PROBLEM TO SOLVE>
Set the listing down again in full, word for word, with the pictures left out.

INPUT DATA>
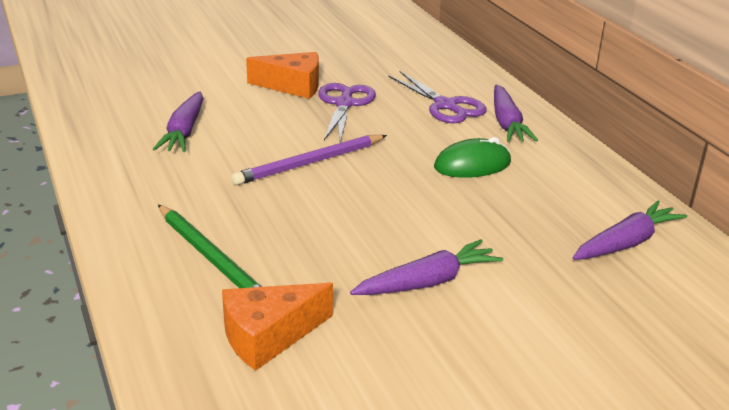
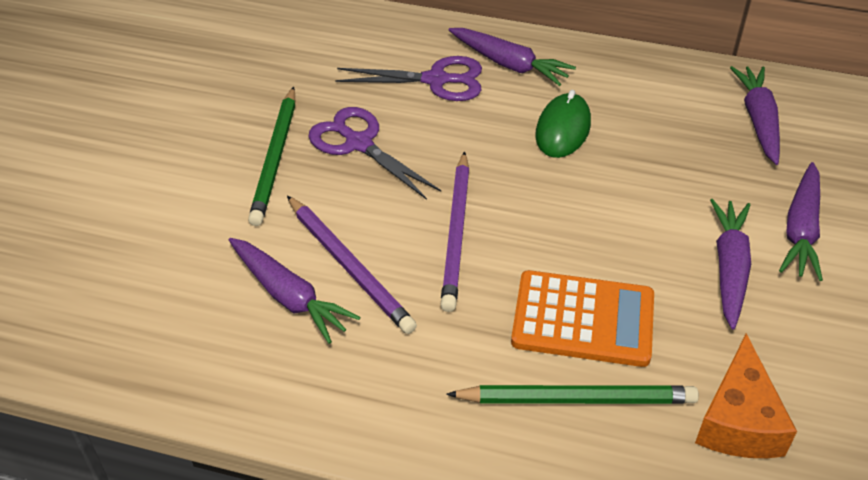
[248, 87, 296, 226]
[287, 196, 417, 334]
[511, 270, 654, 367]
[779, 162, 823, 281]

THE COMPLETED TASK>
[248, 87, 296, 226]
[287, 196, 417, 334]
[511, 270, 654, 367]
[779, 162, 823, 281]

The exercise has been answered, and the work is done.